WHAT THE TASK REQUIRES: Your copy should hold only the lines from the one holding "(795, 337) = (466, 290): purple plane -> none" through the last line of the records below, both included, each exact and with no pictures.

[Source records]
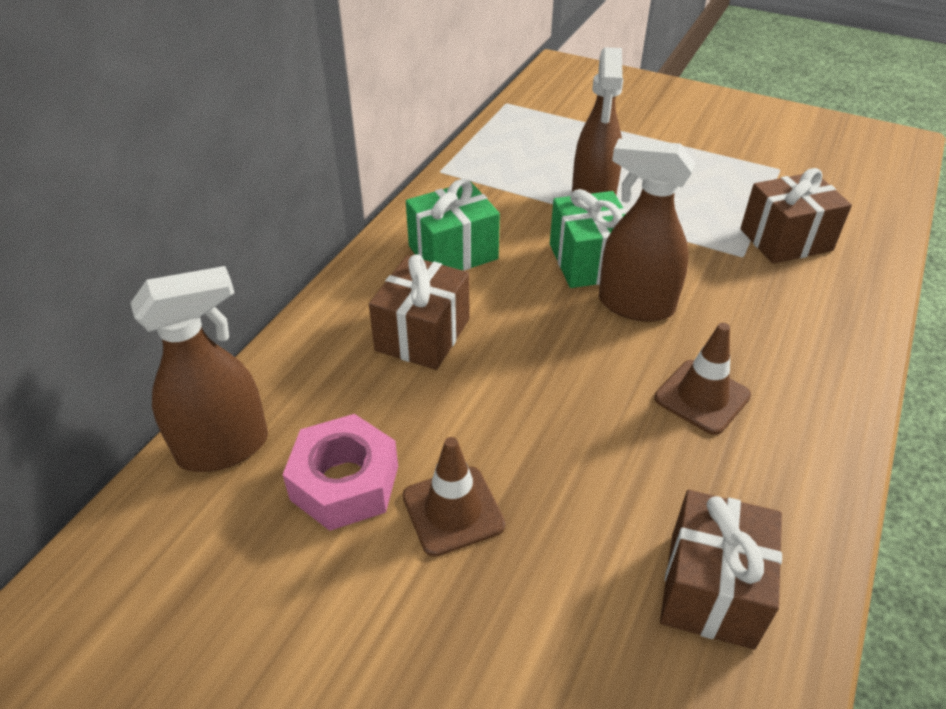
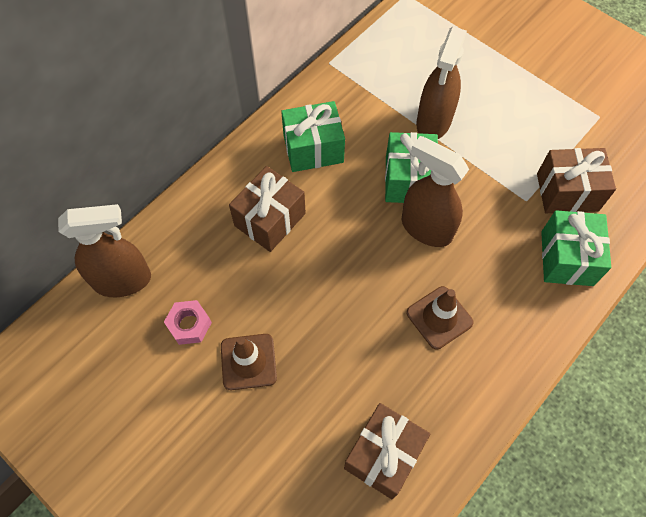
camera: 15 degrees right, 20 degrees up
(344, 483) = (189, 325): pink nut -> pink nut, size x0.63
(825, 302) = (566, 258): none -> green gift

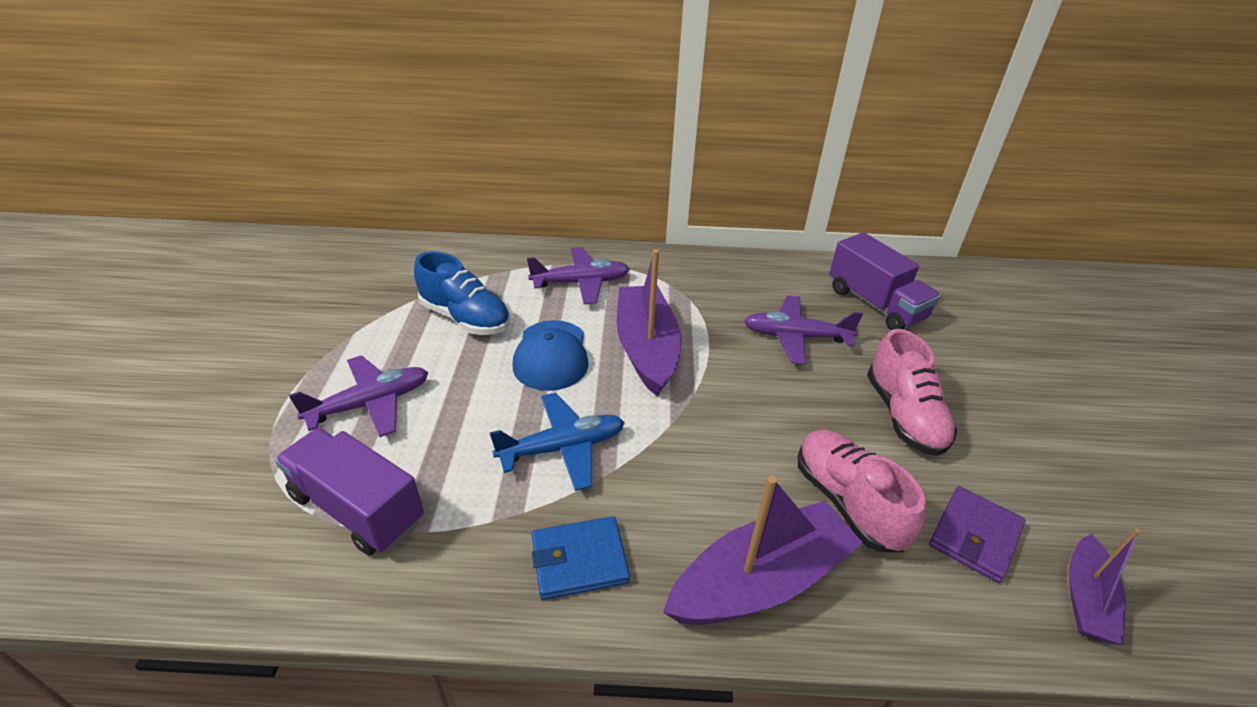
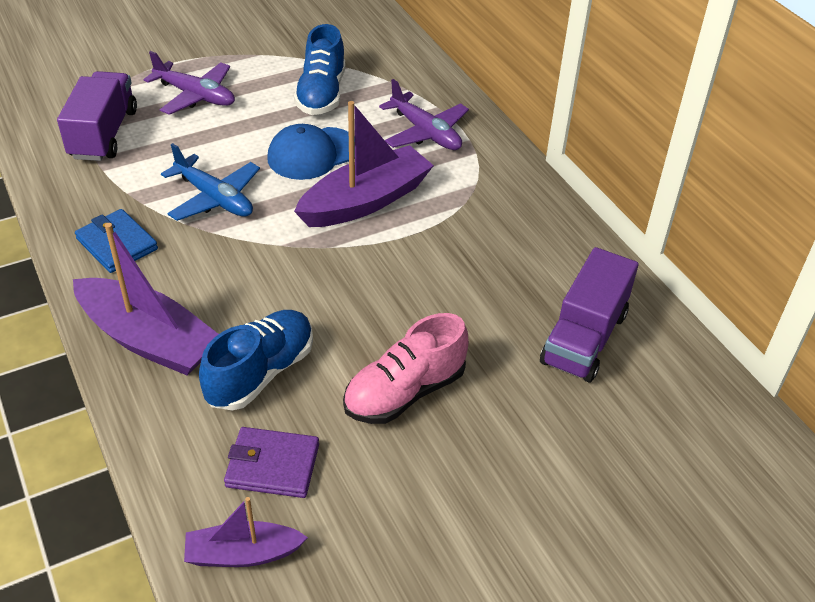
camera: 60 degrees right, 5 degrees up
(795, 337) = (466, 290): purple plane -> none
(847, 502) = (261, 373): pink shoe -> blue shoe

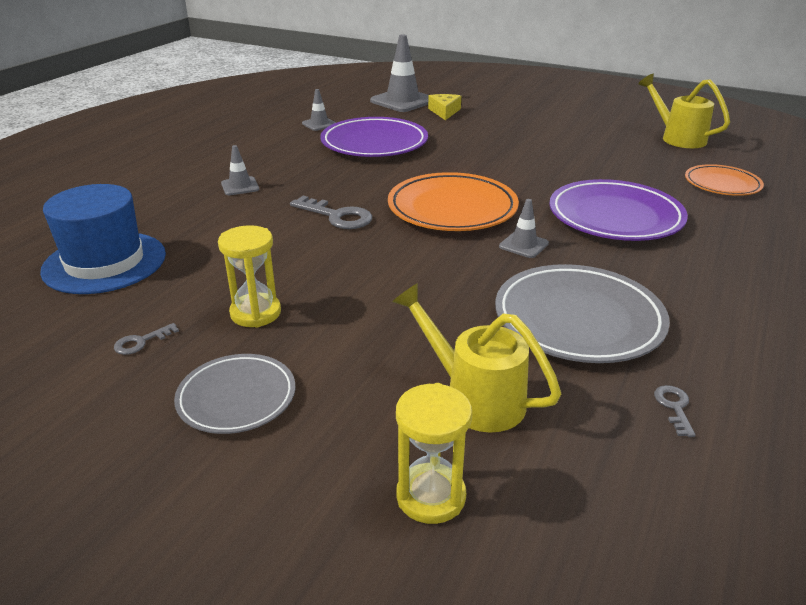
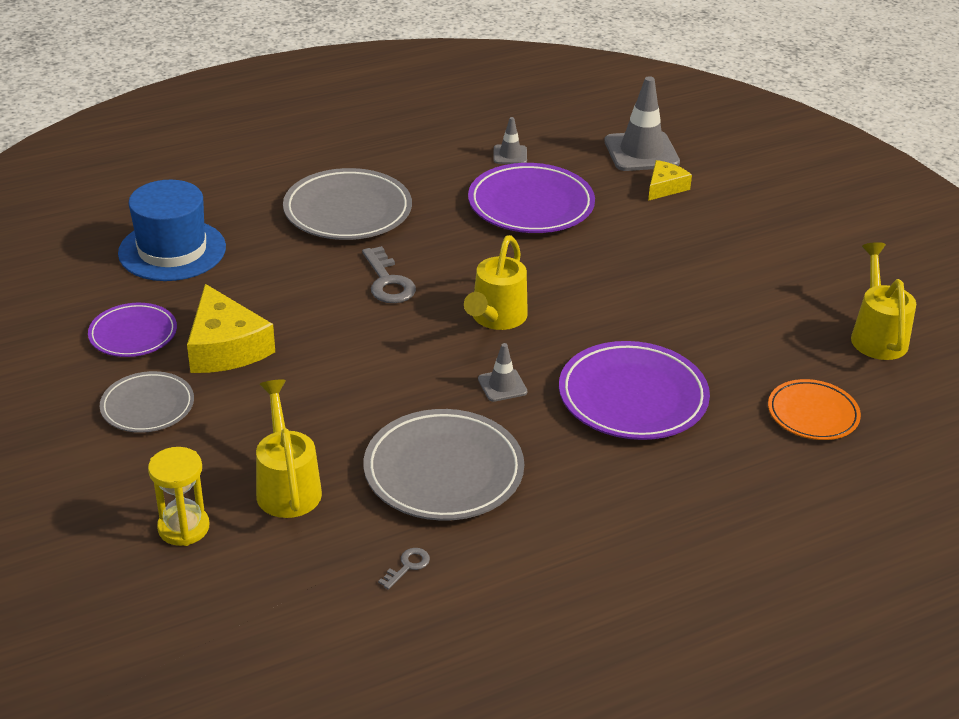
camera: 35 degrees right, 5 degrees up
(141, 342) = (133, 334): grey key -> purple plate
(240, 186) = (348, 211): grey traffic cone -> grey plate
(255, 313) = (225, 347): yellow hourglass -> yellow cheese
(452, 208) = (496, 318): orange plate -> yellow watering can

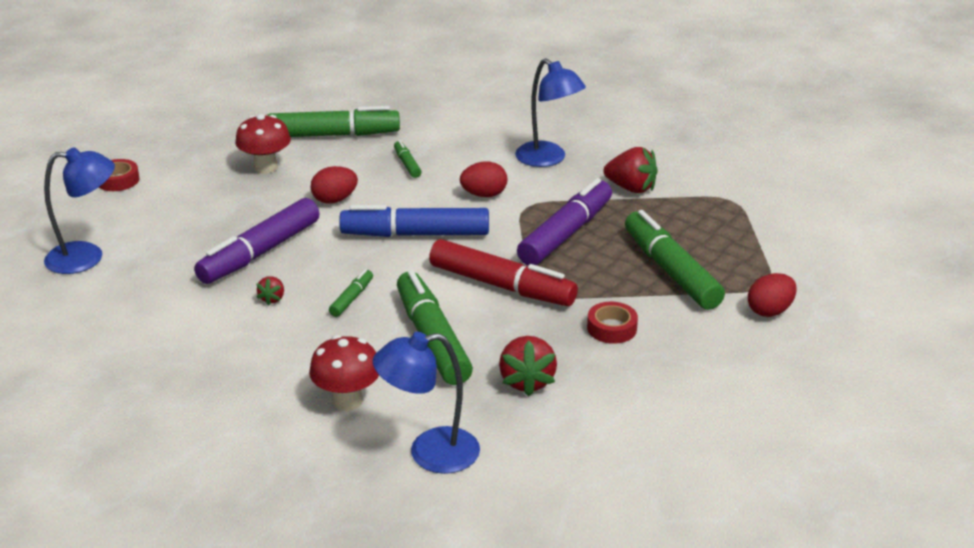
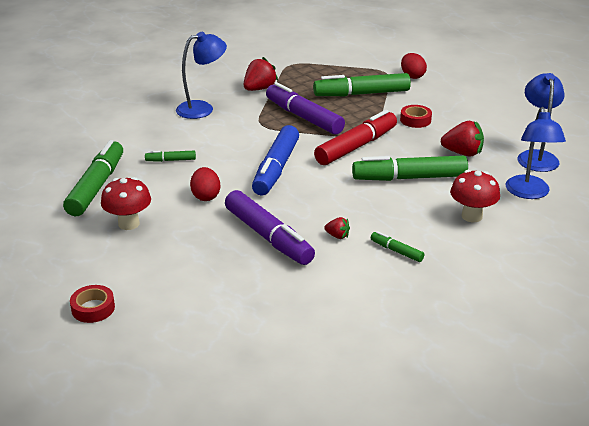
camera: 75 degrees left, 0 degrees up
(87, 257) = (229, 330): blue lamp -> blue lamp (536, 156)
(351, 298) = (350, 202): green marker -> green marker (396, 251)
(484, 195) = (236, 137): red egg -> none

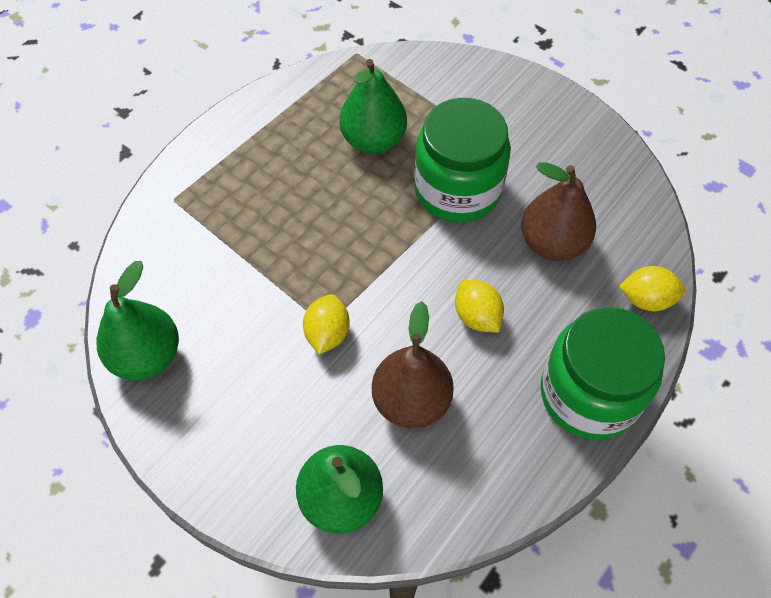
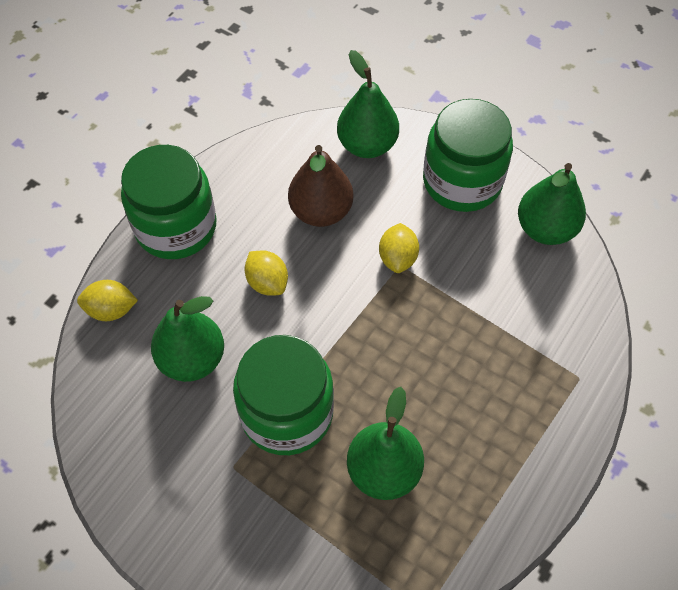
camera: 175 degrees right, 0 degrees up
(227, 430) = (462, 181): none -> green jar
(552, 243) = (192, 359): brown pear -> green pear

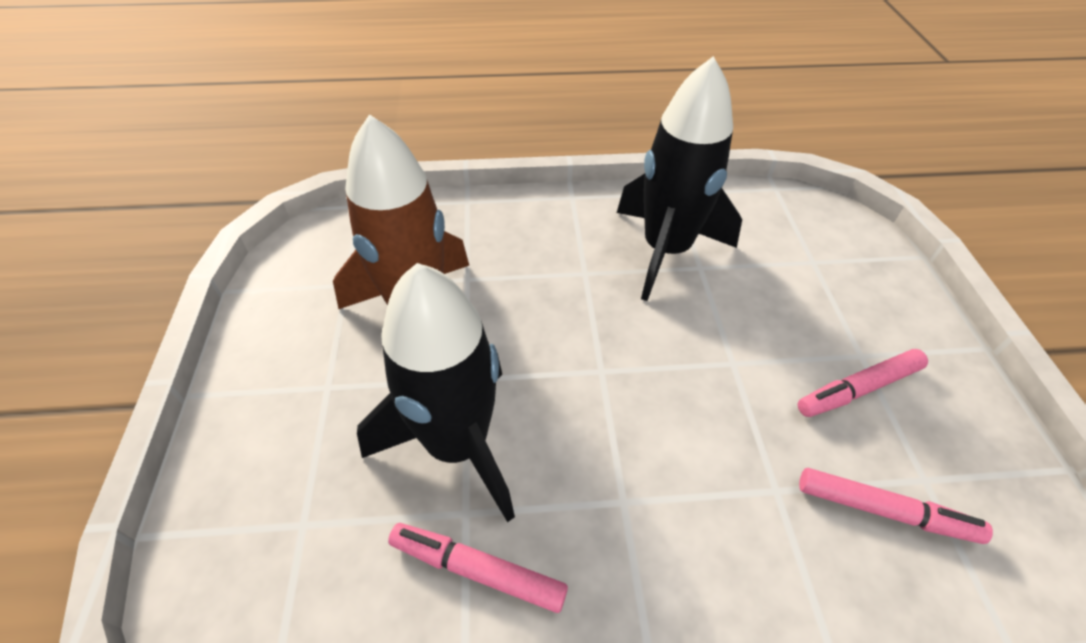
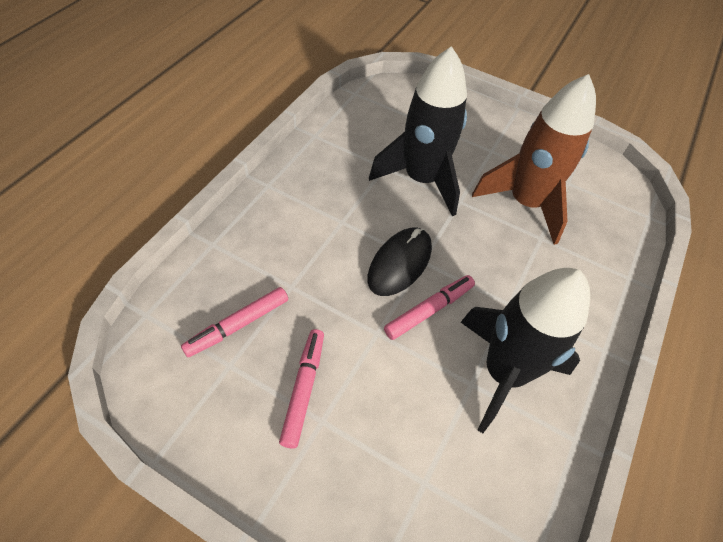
camera: 120 degrees right, 5 degrees up
(477, 570) = (357, 159): pink marker -> pink marker (429, 310)
(627, 391) = (399, 263): none -> black mouse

TASK RESPONSE:
(795, 337) = (466, 290): purple plane -> none
(847, 502) = (261, 373): pink shoe -> blue shoe

camera: 35 degrees right, 5 degrees up
(141, 342) = (133, 334): grey key -> purple plate
(240, 186) = (348, 211): grey traffic cone -> grey plate
(255, 313) = (225, 347): yellow hourglass -> yellow cheese
(452, 208) = (496, 318): orange plate -> yellow watering can

camera: 75 degrees left, 0 degrees up
(87, 257) = (229, 330): blue lamp -> blue lamp (536, 156)
(351, 298) = (350, 202): green marker -> green marker (396, 251)
(484, 195) = (236, 137): red egg -> none

camera: 175 degrees right, 0 degrees up
(227, 430) = (462, 181): none -> green jar
(552, 243) = (192, 359): brown pear -> green pear

camera: 120 degrees right, 5 degrees up
(477, 570) = (357, 159): pink marker -> pink marker (429, 310)
(627, 391) = (399, 263): none -> black mouse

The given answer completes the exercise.